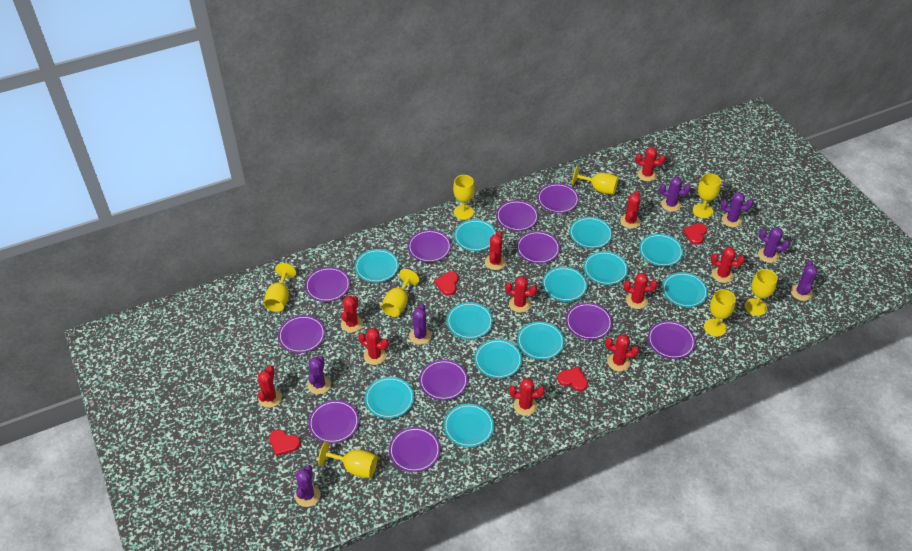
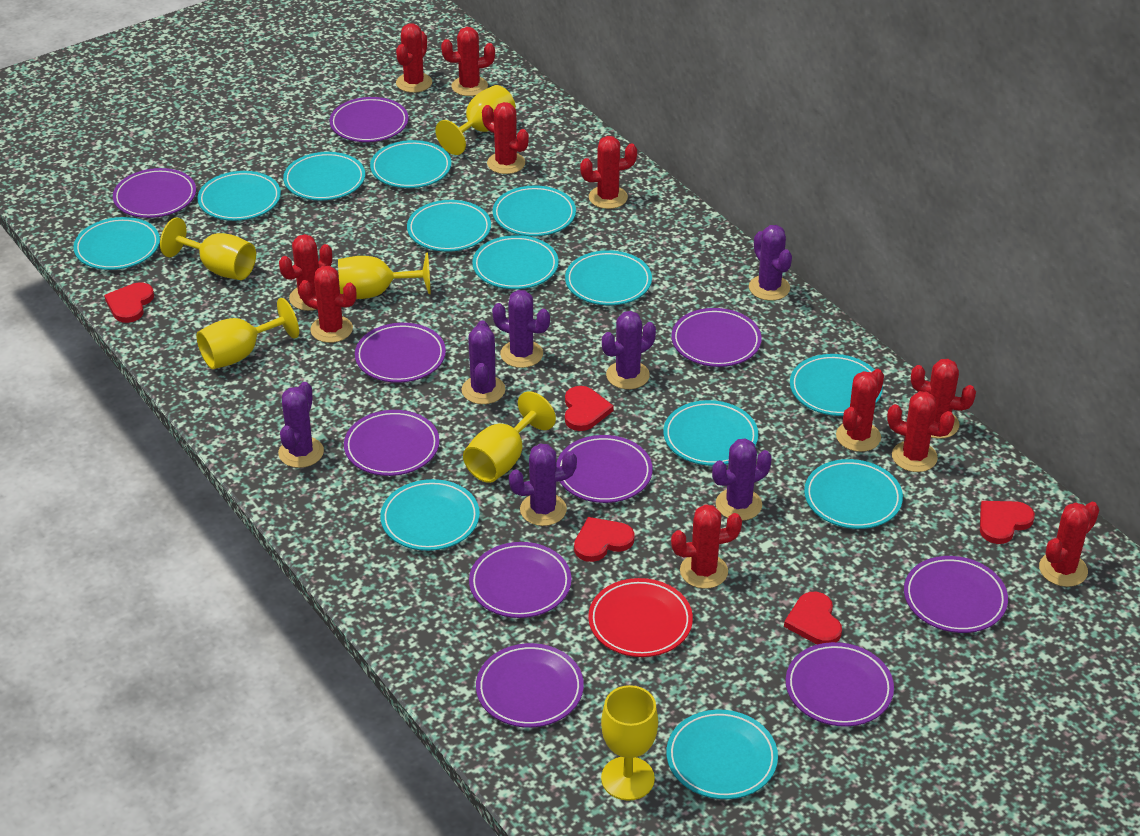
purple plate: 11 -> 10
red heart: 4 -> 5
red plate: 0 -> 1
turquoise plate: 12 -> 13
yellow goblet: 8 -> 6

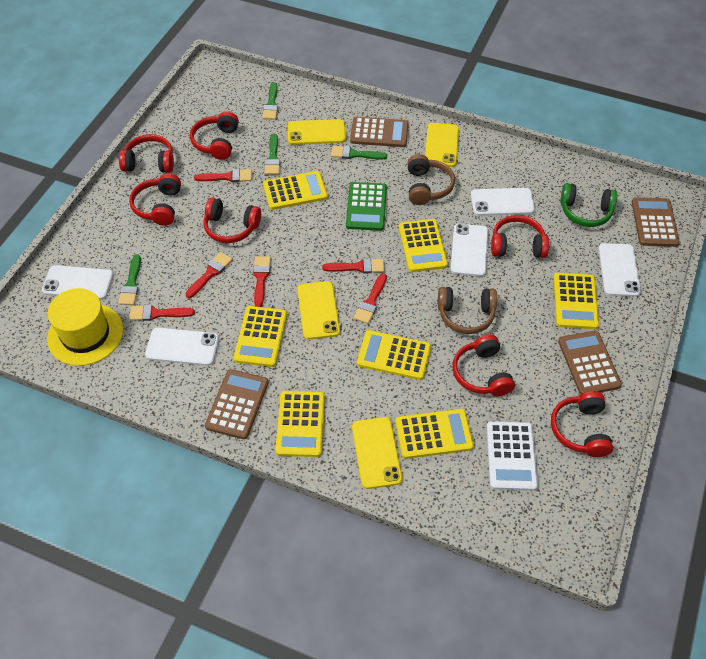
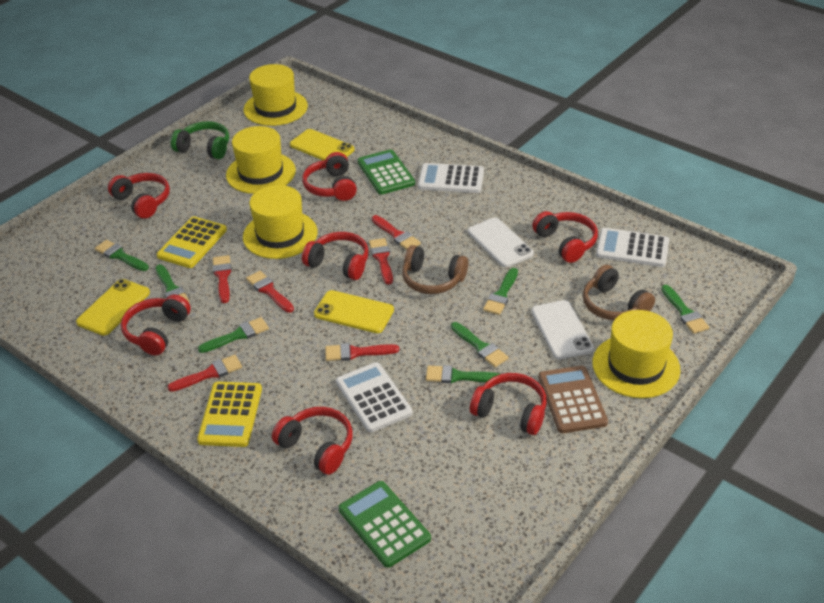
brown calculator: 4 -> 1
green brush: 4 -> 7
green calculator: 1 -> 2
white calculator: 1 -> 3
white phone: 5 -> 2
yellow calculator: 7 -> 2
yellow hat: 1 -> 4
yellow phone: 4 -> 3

Problem details
Reproduce the material word for word, but without its images.

Task output
purple plate: 11 -> 10
red heart: 4 -> 5
red plate: 0 -> 1
turquoise plate: 12 -> 13
yellow goblet: 8 -> 6

brown calculator: 4 -> 1
green brush: 4 -> 7
green calculator: 1 -> 2
white calculator: 1 -> 3
white phone: 5 -> 2
yellow calculator: 7 -> 2
yellow hat: 1 -> 4
yellow phone: 4 -> 3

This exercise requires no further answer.